Your assignment: Please output exactly the part of the records below that opens with the line containing "(503, 168) = (619, 355): none -> white cheese" and closes with the line containing "camera: 140 degrees left, 10 degrees up", both lines included, and nothing else.

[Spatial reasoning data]
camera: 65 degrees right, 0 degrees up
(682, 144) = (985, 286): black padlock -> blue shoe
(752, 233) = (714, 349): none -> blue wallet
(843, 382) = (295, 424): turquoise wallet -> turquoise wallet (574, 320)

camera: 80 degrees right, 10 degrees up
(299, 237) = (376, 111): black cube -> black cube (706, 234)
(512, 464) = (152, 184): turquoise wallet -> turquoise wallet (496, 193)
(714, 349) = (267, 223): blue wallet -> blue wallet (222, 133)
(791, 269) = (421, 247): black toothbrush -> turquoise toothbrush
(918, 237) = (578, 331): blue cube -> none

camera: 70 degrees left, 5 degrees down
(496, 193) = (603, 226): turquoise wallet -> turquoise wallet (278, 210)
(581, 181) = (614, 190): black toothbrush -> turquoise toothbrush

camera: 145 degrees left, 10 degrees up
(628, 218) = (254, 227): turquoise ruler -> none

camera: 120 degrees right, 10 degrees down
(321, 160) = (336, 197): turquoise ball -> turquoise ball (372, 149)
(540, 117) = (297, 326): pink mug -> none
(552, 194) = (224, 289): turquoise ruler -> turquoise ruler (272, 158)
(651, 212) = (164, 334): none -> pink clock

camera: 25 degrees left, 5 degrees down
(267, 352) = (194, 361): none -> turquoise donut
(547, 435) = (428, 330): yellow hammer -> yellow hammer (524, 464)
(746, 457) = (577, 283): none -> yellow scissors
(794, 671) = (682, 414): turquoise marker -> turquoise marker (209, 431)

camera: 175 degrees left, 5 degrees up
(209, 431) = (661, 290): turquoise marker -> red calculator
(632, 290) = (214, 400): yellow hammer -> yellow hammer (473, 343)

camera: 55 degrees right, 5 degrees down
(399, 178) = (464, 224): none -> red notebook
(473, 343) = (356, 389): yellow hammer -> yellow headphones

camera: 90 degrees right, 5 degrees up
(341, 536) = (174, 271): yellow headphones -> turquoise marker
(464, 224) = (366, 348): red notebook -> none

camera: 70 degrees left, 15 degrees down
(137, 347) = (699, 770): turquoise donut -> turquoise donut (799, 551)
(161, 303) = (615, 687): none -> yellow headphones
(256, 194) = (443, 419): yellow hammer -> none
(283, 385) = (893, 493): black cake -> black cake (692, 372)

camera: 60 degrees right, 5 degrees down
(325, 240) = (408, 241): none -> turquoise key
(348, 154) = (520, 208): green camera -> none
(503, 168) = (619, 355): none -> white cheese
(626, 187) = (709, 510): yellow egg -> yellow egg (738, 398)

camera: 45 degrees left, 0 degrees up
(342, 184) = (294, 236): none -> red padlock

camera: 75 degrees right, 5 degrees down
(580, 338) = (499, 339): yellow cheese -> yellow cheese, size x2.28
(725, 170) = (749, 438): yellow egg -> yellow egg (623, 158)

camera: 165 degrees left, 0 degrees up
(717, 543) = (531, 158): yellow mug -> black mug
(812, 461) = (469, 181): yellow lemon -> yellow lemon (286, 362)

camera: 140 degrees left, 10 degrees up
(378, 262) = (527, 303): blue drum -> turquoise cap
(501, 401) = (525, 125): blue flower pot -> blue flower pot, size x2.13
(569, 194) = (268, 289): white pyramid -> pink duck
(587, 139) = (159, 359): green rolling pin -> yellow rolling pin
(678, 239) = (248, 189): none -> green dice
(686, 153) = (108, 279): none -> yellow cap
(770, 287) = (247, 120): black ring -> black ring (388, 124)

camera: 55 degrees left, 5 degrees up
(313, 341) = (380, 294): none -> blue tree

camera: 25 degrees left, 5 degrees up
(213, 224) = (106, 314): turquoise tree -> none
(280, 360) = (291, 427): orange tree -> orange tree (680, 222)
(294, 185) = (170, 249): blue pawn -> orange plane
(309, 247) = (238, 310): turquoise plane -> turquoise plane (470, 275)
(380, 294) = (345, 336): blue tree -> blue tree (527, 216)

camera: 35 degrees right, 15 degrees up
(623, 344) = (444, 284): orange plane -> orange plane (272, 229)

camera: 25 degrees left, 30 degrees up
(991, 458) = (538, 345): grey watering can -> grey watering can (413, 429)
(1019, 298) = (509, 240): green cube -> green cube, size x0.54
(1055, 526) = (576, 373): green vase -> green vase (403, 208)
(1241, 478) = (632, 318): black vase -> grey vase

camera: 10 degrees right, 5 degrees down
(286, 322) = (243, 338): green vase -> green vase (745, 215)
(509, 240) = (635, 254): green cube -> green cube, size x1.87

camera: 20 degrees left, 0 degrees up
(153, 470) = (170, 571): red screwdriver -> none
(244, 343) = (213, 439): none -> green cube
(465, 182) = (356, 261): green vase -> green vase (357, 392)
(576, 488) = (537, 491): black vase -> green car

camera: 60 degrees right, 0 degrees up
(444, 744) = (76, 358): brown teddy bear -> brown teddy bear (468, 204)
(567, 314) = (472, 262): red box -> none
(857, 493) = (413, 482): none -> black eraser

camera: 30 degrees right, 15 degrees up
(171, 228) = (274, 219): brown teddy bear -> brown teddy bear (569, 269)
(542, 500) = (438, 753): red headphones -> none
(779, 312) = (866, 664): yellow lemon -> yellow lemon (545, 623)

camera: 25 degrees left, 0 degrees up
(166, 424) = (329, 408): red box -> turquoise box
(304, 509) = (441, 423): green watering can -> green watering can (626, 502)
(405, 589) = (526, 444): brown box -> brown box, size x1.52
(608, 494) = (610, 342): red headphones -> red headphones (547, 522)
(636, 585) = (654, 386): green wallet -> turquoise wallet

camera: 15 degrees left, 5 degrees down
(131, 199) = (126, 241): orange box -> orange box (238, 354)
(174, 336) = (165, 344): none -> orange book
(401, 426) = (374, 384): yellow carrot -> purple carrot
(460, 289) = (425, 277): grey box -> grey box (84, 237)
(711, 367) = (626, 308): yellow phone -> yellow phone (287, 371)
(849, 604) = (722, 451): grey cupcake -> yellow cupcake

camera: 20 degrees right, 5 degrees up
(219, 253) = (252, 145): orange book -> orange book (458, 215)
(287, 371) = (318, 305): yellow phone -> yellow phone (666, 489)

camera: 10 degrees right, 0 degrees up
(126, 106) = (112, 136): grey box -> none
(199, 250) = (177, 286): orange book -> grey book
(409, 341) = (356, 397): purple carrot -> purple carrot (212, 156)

Answer area:
(503, 168) = (619, 355): none -> white cheese
(626, 187) = (709, 510): yellow egg -> yellow egg (738, 398)

camera: 45 degrees left, 0 degrees up
(342, 184) = (294, 236): none -> red padlock

camera: 75 degrees right, 5 degrees down
(580, 338) = (499, 339): yellow cheese -> yellow cheese, size x2.28
(725, 170) = (749, 438): yellow egg -> yellow egg (623, 158)

camera: 165 degrees left, 0 degrees up
(717, 543) = (531, 158): yellow mug -> black mug
(812, 461) = (469, 181): yellow lemon -> yellow lemon (286, 362)

camera: 140 degrees left, 10 degrees up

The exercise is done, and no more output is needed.